Your task>
Write out, without any change, the lines in the material below that run from the line with "(88, 502) = (77, 551): black" through the line with "(133, 245) = (343, 572): pink", both included.

━━━

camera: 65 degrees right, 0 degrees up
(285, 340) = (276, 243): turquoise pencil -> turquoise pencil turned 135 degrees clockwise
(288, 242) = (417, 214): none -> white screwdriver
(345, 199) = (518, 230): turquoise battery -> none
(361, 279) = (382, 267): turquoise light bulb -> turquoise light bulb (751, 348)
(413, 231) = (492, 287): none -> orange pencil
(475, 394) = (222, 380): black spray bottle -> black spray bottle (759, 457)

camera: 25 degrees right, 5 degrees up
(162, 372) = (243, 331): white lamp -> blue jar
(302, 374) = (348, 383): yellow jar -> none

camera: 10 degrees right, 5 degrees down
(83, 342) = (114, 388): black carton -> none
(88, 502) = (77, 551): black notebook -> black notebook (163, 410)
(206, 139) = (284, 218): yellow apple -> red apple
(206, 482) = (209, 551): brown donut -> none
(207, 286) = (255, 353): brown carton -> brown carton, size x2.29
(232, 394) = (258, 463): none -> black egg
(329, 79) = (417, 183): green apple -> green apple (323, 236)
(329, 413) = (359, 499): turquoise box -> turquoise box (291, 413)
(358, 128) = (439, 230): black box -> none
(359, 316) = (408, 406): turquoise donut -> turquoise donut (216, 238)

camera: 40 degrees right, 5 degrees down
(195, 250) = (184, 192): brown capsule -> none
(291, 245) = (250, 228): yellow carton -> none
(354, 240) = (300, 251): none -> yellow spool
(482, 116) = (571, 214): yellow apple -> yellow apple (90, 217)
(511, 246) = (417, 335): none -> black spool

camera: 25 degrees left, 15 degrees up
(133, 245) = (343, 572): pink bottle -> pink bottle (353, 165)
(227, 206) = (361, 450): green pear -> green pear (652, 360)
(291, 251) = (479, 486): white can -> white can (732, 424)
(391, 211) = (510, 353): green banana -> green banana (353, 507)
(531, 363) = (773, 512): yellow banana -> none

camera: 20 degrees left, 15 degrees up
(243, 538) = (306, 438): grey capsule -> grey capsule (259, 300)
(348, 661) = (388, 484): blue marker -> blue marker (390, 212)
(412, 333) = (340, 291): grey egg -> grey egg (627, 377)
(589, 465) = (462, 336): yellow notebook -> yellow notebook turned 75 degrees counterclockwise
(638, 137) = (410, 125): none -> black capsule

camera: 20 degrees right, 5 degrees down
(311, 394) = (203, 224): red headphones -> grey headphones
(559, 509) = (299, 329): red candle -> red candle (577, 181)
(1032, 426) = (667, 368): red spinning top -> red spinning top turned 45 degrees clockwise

━━━

Your solution>
(88, 502) = (77, 551): black notebook -> black notebook (163, 410)
(206, 139) = (284, 218): yellow apple -> red apple
(206, 482) = (209, 551): brown donut -> none
(207, 286) = (255, 353): brown carton -> brown carton, size x2.29
(232, 394) = (258, 463): none -> black egg
(329, 79) = (417, 183): green apple -> green apple (323, 236)
(329, 413) = (359, 499): turquoise box -> turquoise box (291, 413)
(358, 128) = (439, 230): black box -> none
(359, 316) = (408, 406): turquoise donut -> turquoise donut (216, 238)

camera: 40 degrees right, 5 degrees down
(195, 250) = (184, 192): brown capsule -> none
(291, 245) = (250, 228): yellow carton -> none
(354, 240) = (300, 251): none -> yellow spool
(482, 116) = (571, 214): yellow apple -> yellow apple (90, 217)
(511, 246) = (417, 335): none -> black spool

camera: 25 degrees left, 15 degrees up
(133, 245) = (343, 572): pink bottle -> pink bottle (353, 165)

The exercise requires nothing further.